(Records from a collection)
* * * *

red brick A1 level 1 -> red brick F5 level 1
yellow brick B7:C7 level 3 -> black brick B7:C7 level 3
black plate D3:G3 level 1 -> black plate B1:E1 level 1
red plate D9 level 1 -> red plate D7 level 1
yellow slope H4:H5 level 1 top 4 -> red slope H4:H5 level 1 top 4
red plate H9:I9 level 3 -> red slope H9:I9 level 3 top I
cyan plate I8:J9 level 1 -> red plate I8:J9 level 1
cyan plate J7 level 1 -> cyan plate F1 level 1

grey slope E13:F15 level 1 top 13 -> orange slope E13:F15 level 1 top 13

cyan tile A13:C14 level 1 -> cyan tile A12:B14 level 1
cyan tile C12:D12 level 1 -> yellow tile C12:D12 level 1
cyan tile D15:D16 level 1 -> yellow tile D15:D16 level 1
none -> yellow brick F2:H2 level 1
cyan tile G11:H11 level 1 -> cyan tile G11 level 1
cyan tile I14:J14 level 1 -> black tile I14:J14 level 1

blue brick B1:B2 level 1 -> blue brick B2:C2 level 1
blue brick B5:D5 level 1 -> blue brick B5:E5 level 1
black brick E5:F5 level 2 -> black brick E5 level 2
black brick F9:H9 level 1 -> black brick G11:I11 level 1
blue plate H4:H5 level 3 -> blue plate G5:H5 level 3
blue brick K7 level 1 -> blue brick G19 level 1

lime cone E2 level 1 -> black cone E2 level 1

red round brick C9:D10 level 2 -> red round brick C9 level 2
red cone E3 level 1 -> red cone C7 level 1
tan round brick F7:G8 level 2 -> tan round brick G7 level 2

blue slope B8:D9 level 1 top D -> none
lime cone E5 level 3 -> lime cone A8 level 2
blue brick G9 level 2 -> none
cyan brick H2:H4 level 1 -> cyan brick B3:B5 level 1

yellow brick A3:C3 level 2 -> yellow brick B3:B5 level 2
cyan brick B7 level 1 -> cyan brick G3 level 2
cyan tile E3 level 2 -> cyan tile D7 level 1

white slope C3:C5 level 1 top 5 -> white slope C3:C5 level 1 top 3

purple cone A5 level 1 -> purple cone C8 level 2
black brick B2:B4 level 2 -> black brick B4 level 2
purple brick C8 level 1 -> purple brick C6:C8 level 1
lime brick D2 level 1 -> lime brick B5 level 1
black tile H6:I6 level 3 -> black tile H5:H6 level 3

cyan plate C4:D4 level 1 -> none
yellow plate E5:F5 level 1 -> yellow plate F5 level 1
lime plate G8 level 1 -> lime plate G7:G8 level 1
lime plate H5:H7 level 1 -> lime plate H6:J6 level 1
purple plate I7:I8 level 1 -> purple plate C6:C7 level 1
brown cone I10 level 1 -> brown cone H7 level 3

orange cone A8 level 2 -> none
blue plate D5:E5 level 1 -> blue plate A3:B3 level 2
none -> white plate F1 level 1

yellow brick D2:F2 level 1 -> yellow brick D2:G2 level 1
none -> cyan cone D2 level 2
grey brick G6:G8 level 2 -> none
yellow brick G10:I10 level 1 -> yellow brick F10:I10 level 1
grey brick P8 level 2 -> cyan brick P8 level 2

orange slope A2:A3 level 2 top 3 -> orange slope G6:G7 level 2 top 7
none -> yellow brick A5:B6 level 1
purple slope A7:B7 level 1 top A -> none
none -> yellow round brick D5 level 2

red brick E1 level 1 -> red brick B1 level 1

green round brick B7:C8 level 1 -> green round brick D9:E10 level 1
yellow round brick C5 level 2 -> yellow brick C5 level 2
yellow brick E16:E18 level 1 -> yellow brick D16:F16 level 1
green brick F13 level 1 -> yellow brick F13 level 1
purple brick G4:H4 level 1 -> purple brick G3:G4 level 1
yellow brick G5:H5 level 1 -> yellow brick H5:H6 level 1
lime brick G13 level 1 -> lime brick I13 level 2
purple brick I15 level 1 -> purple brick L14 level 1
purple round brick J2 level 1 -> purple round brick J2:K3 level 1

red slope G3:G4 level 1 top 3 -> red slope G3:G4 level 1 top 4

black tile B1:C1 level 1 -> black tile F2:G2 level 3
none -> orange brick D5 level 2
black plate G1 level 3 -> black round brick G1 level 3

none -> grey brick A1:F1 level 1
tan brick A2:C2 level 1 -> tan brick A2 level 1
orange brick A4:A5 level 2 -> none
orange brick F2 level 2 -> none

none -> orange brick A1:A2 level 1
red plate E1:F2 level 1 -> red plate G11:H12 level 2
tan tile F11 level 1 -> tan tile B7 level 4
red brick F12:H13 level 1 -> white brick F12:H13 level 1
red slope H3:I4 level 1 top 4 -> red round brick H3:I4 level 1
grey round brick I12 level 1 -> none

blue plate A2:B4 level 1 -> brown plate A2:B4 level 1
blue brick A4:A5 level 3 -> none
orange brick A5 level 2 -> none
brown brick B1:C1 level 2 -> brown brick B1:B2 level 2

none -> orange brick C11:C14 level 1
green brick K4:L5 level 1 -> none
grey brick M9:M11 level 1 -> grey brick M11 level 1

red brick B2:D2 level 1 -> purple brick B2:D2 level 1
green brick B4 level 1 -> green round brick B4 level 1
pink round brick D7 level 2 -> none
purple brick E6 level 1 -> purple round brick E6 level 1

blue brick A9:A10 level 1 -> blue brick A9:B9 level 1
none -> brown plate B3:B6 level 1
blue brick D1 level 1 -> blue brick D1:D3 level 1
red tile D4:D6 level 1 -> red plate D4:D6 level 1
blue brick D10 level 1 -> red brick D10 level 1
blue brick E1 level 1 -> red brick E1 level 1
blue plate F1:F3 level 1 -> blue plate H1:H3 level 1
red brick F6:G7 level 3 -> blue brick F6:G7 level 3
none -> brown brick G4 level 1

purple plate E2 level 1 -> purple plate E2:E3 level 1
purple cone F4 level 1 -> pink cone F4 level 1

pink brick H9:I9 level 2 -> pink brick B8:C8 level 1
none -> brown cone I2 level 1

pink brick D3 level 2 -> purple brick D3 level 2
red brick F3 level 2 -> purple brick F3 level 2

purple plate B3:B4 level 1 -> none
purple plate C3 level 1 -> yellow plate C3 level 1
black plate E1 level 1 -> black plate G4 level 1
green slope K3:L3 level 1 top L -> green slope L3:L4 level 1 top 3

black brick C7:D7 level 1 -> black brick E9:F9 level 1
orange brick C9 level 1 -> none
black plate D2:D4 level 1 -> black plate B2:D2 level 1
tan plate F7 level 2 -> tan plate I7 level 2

* * * *

#### Task prompt:
Above are the records. Copy the lines beginning at the one that has "red round brick C9:D10" and ending with the one that has "lime brick D2", unchanged.

#### Output of the task:
red round brick C9:D10 level 2 -> red round brick C9 level 2
red cone E3 level 1 -> red cone C7 level 1
tan round brick F7:G8 level 2 -> tan round brick G7 level 2

blue slope B8:D9 level 1 top D -> none
lime cone E5 level 3 -> lime cone A8 level 2
blue brick G9 level 2 -> none
cyan brick H2:H4 level 1 -> cyan brick B3:B5 level 1

yellow brick A3:C3 level 2 -> yellow brick B3:B5 level 2
cyan brick B7 level 1 -> cyan brick G3 level 2
cyan tile E3 level 2 -> cyan tile D7 level 1

white slope C3:C5 level 1 top 5 -> white slope C3:C5 level 1 top 3

purple cone A5 level 1 -> purple cone C8 level 2
black brick B2:B4 level 2 -> black brick B4 level 2
purple brick C8 level 1 -> purple brick C6:C8 level 1
lime brick D2 level 1 -> lime brick B5 level 1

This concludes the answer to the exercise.